EXERCISE INPUTS: Begin

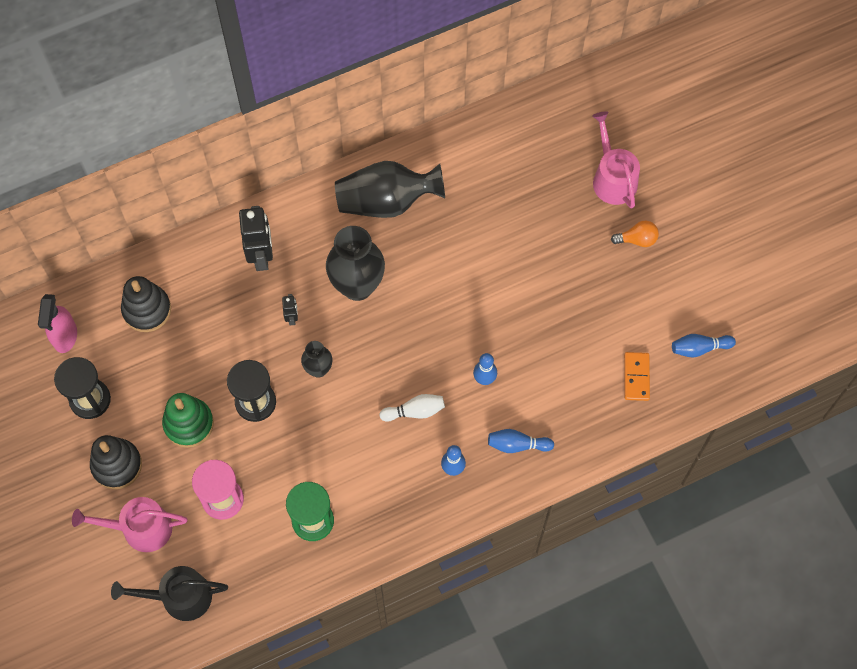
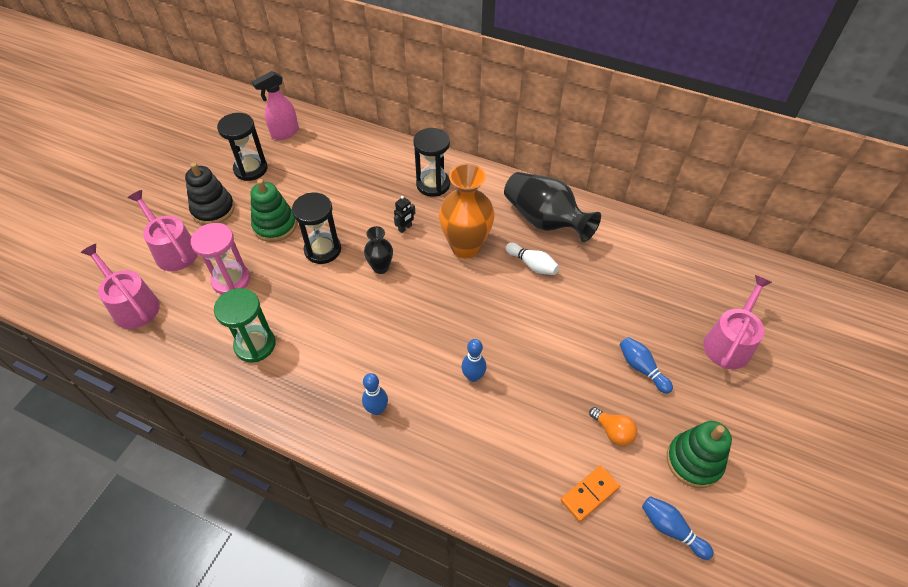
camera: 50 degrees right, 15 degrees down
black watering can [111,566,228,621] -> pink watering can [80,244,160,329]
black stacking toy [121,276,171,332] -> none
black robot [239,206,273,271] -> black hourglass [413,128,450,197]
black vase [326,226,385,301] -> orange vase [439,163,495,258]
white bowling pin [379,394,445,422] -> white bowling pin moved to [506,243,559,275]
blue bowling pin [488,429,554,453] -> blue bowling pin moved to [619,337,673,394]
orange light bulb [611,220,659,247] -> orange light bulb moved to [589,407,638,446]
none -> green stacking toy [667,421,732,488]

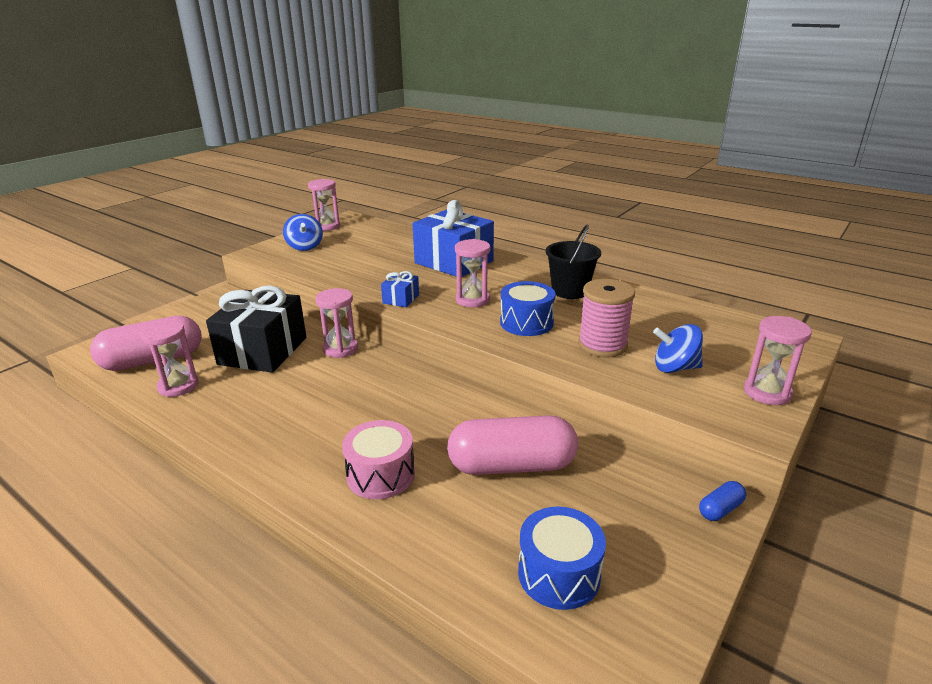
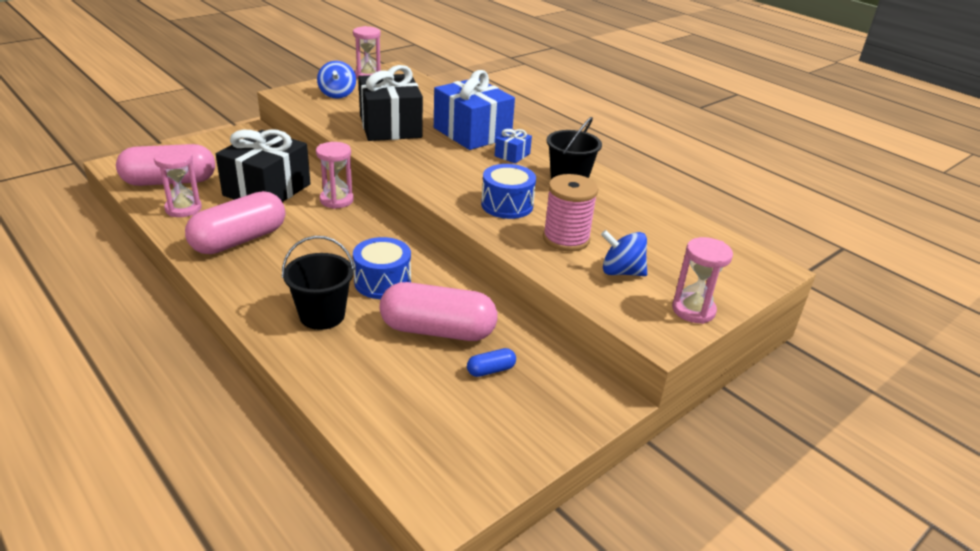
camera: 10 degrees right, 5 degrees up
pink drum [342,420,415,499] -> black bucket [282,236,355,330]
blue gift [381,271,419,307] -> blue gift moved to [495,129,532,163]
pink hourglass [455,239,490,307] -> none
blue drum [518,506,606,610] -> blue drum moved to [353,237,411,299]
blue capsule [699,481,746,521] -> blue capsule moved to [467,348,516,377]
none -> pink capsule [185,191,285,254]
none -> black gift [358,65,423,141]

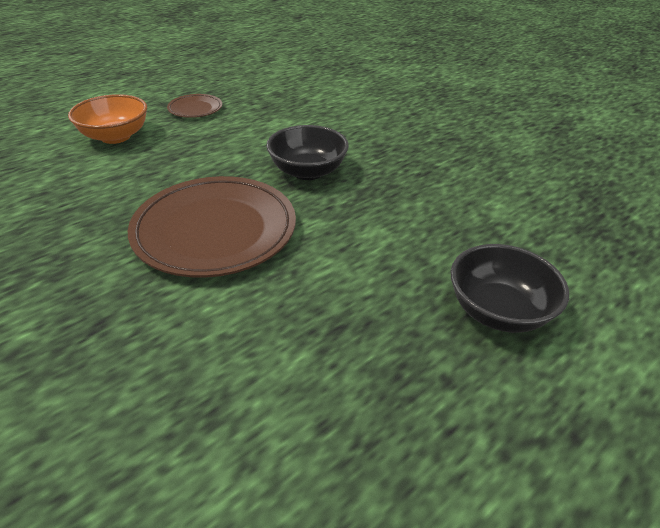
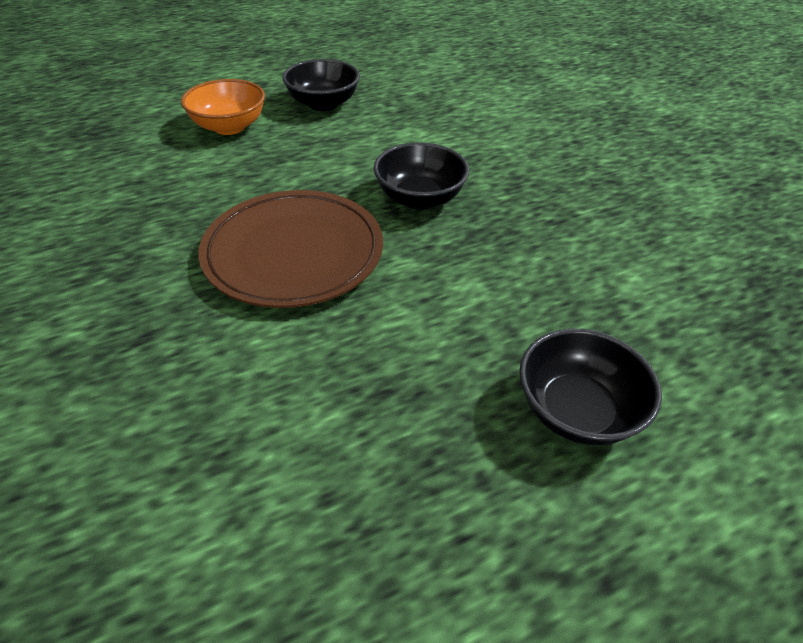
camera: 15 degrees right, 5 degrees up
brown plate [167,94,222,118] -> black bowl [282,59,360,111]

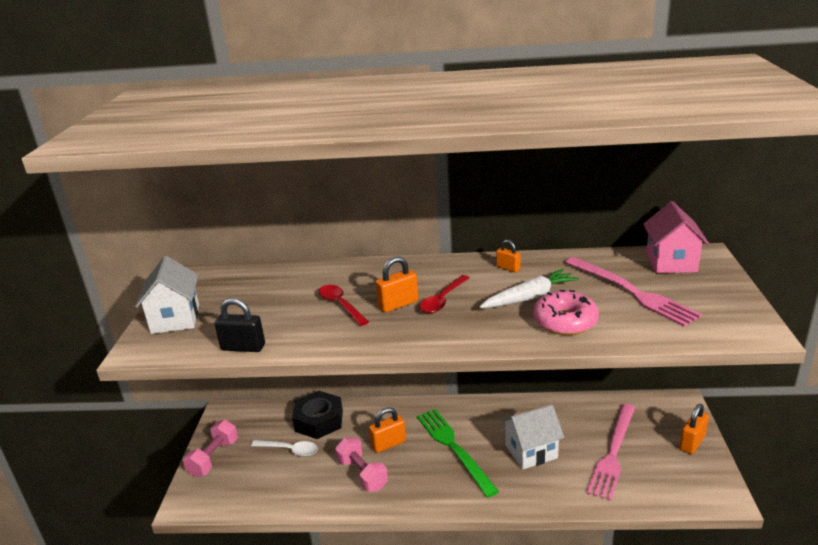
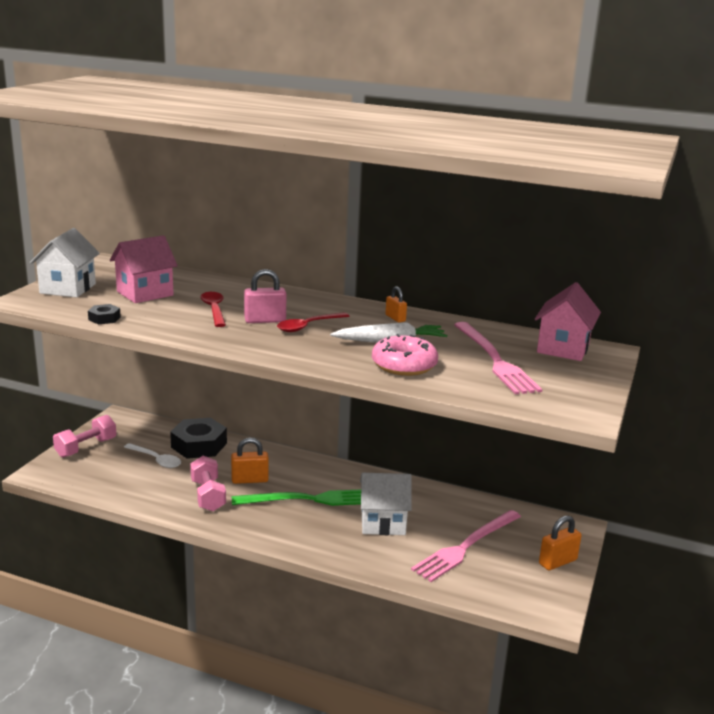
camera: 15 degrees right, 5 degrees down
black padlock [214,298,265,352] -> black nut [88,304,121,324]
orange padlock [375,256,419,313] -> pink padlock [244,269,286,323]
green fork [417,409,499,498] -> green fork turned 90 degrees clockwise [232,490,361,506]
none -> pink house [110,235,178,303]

EXERCISE INPUTS: End

■ TASK GOAL
Where a line above holds the string "degrees", show that line.

■ SOLUTION
camera: 50 degrees right, 15 degrees down
camera: 10 degrees right, 5 degrees up
camera: 15 degrees right, 5 degrees up
camera: 15 degrees right, 5 degrees down
green fork [417,409,499,498] -> green fork turned 90 degrees clockwise [232,490,361,506]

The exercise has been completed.